■ Data supplied
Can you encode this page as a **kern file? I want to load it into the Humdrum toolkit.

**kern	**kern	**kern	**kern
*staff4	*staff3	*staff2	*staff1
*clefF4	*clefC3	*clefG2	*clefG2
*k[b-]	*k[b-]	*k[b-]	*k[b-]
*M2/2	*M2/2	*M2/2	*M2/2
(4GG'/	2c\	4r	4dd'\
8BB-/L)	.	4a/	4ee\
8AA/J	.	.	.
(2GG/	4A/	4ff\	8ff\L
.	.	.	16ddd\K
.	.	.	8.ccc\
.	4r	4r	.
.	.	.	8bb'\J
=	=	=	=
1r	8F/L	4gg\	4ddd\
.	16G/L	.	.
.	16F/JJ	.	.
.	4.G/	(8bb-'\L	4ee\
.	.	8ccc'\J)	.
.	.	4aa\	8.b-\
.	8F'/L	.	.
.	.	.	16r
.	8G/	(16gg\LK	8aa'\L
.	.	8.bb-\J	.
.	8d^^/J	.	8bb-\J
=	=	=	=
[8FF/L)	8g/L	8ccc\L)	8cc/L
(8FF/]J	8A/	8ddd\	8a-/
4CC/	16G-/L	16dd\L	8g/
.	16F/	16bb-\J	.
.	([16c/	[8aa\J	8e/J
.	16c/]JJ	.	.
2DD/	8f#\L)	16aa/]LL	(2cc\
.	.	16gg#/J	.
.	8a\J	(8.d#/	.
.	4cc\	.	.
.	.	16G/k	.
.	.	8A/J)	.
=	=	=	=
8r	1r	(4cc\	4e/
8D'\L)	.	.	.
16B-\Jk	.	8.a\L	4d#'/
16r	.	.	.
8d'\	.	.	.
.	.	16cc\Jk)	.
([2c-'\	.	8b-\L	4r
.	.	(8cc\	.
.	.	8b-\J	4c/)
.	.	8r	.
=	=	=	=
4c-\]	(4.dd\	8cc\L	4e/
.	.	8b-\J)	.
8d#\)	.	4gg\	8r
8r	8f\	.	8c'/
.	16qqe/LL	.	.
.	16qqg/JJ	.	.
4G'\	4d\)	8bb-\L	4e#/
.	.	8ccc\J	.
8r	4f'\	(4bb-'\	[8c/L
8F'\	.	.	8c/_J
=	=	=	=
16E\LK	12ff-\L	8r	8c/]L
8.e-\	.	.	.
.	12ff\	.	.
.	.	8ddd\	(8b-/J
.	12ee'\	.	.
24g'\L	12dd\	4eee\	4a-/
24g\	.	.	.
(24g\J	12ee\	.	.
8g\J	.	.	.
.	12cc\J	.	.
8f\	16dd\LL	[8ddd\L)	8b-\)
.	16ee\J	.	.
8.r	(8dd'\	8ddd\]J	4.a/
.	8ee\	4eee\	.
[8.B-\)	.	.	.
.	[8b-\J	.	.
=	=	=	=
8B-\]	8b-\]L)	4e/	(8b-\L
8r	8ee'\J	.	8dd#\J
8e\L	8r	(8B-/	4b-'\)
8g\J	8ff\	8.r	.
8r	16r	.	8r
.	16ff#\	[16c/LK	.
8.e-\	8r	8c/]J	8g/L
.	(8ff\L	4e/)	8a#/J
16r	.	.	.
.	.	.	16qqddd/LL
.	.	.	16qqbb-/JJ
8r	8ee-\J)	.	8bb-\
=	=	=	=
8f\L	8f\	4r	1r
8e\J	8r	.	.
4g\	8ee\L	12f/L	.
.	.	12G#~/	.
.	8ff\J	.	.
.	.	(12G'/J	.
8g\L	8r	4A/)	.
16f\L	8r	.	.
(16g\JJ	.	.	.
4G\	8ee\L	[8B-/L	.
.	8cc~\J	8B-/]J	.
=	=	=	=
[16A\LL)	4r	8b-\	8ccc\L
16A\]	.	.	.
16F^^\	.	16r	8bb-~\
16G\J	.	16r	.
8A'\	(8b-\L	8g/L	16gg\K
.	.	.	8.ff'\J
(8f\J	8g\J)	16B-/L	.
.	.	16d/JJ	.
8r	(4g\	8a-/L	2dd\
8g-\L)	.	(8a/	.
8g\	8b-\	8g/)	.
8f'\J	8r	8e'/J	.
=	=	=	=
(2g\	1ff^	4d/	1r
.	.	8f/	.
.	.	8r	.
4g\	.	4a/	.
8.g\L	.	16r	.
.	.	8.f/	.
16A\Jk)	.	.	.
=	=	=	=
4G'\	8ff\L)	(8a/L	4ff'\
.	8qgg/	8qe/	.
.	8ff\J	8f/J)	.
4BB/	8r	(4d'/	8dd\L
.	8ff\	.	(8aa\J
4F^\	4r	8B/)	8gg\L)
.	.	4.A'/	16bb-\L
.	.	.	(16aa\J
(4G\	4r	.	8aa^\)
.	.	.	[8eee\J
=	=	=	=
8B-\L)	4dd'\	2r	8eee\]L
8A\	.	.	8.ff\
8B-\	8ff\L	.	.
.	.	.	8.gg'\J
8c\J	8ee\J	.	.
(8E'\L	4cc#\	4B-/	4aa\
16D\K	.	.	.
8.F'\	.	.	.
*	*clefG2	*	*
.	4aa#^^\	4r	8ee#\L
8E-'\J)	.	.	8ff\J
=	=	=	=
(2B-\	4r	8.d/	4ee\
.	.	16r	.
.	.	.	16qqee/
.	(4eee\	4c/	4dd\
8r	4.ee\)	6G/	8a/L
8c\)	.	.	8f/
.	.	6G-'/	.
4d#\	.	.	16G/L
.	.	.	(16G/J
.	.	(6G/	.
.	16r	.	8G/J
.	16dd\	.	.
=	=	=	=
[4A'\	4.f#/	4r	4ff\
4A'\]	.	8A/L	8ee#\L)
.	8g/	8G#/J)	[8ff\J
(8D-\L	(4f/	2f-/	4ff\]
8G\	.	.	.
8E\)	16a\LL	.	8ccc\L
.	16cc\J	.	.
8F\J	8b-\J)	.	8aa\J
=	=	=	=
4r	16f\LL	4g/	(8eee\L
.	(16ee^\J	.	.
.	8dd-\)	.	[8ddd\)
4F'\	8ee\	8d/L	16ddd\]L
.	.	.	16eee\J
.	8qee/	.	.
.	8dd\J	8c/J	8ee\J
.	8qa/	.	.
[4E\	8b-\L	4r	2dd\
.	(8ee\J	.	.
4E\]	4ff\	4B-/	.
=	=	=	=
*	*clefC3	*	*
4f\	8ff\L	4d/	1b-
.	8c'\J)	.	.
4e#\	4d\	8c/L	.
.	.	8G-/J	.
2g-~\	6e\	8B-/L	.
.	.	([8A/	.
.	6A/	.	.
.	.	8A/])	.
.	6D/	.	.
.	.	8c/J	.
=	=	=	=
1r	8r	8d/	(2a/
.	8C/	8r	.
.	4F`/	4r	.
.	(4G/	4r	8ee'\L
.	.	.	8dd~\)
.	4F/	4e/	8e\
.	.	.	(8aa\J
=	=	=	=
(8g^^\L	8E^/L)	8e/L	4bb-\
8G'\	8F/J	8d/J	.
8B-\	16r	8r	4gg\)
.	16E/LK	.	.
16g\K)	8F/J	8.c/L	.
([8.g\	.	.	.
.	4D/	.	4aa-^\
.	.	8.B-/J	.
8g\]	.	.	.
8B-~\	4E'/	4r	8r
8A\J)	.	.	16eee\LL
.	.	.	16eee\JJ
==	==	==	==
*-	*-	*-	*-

■ Problem
Filter the rows above and copy out every line that contains the string "kern", keeping each line unchanged.

■ Expected answer
Can you encode this page as a **kern file? I want to load it into the Humdrum toolkit.
**kern	**kern	**kern	**kern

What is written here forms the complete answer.